#### Source records ####

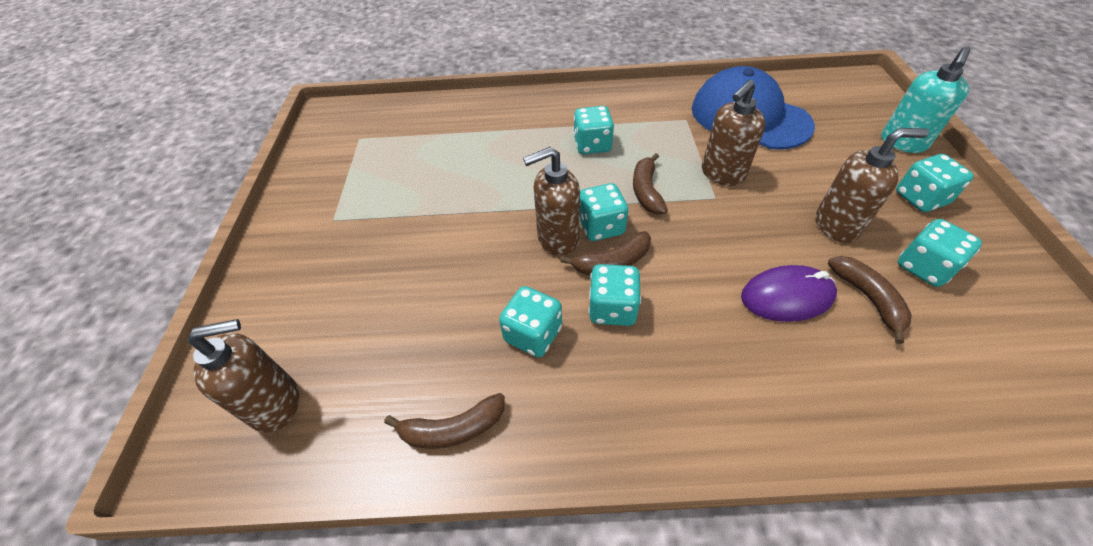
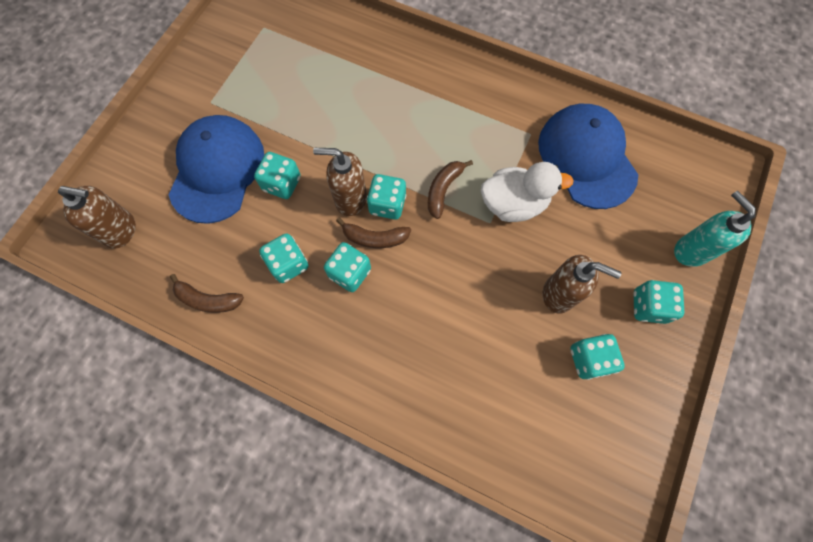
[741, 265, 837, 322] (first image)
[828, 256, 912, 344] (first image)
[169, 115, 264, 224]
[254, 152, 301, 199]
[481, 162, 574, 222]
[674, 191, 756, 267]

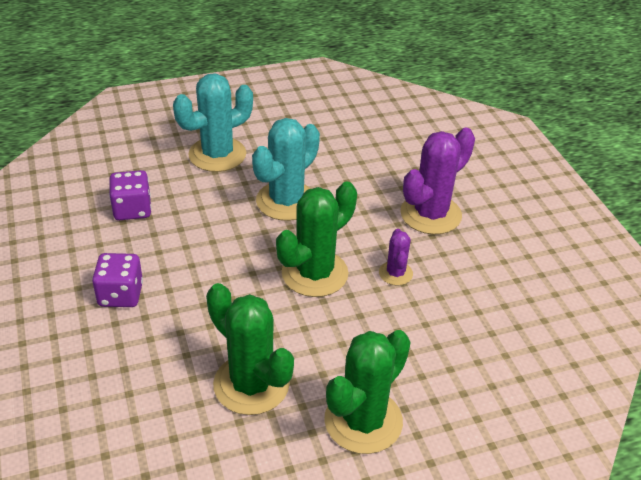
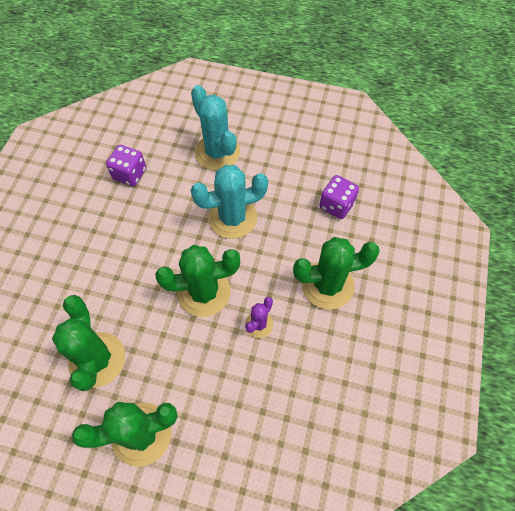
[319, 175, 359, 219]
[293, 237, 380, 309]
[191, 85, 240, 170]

####
#### Source records ####

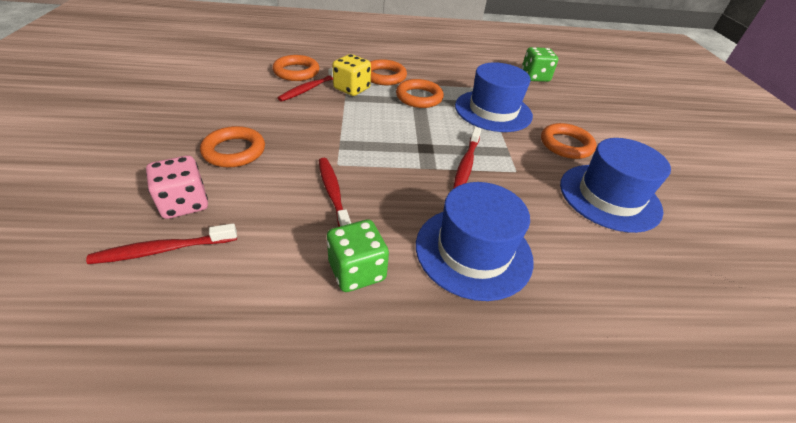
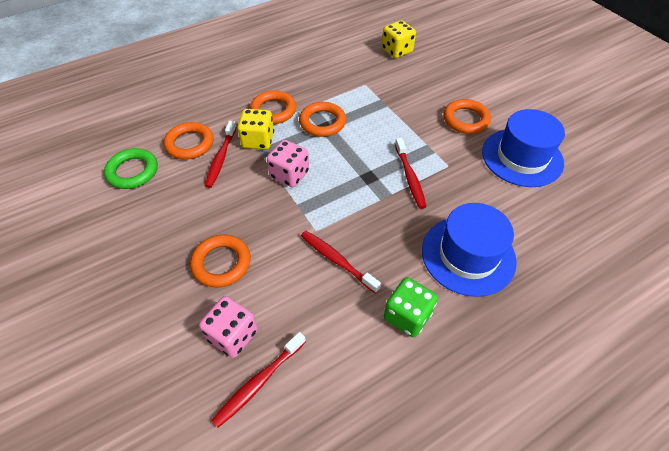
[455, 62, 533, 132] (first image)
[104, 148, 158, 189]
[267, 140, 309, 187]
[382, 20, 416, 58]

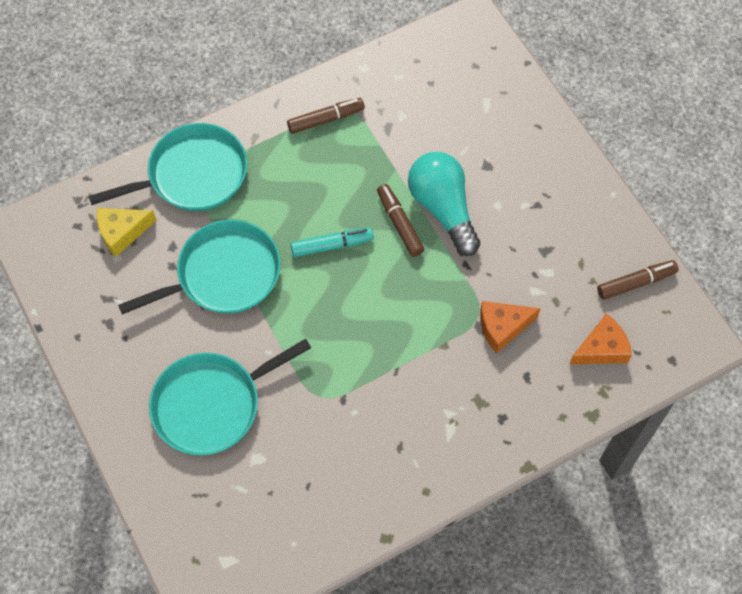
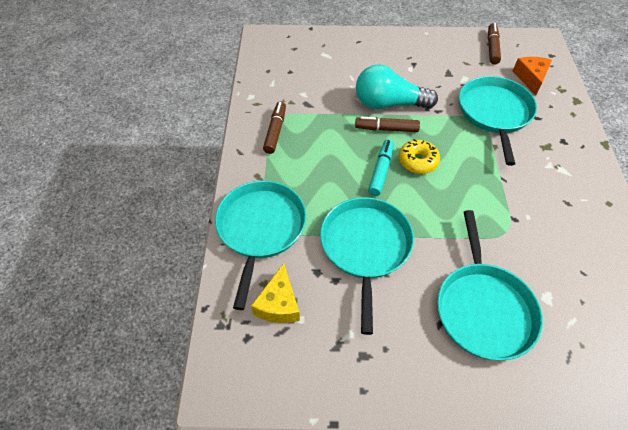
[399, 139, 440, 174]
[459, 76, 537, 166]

####

→ Problem statement: Word for word, write out the lines above running from the one with "[828, 256, 912, 344] (first image)" up to and including the one with "[191, 85, 240, 170]". Drop any picture.

→ Reply to the task:
[828, 256, 912, 344] (first image)
[169, 115, 264, 224]
[254, 152, 301, 199]
[481, 162, 574, 222]
[674, 191, 756, 267]

[319, 175, 359, 219]
[293, 237, 380, 309]
[191, 85, 240, 170]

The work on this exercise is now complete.